#### What you have to do
Show every line in the records below that contains the word "RECT".

#### Supplied information

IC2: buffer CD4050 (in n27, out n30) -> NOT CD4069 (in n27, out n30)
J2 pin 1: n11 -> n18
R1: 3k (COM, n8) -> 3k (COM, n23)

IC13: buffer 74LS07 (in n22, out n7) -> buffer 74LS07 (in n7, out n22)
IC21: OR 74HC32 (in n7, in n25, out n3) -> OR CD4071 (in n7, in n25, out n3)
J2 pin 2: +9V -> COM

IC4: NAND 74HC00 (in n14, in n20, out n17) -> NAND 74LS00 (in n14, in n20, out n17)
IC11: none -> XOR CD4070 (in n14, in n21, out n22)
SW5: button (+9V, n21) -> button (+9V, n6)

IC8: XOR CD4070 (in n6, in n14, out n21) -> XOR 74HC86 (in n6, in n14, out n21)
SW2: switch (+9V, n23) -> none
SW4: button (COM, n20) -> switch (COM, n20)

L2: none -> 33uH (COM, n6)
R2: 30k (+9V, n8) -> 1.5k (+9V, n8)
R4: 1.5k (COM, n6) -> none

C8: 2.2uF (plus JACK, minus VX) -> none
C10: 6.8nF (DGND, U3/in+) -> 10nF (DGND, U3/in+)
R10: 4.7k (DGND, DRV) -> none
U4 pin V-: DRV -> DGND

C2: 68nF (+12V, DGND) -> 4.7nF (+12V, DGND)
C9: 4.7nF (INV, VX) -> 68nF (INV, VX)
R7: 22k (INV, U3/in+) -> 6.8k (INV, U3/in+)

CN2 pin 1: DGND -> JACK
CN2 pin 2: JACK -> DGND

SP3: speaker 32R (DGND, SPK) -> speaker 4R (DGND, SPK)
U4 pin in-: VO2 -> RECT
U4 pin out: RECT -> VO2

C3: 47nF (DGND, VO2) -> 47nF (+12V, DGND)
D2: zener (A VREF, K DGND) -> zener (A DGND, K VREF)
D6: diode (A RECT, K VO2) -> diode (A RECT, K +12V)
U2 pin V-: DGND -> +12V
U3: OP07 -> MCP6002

#### Task output
U4 pin in-: VO2 -> RECT
U4 pin out: RECT -> VO2
D6: diode (A RECT, K VO2) -> diode (A RECT, K +12V)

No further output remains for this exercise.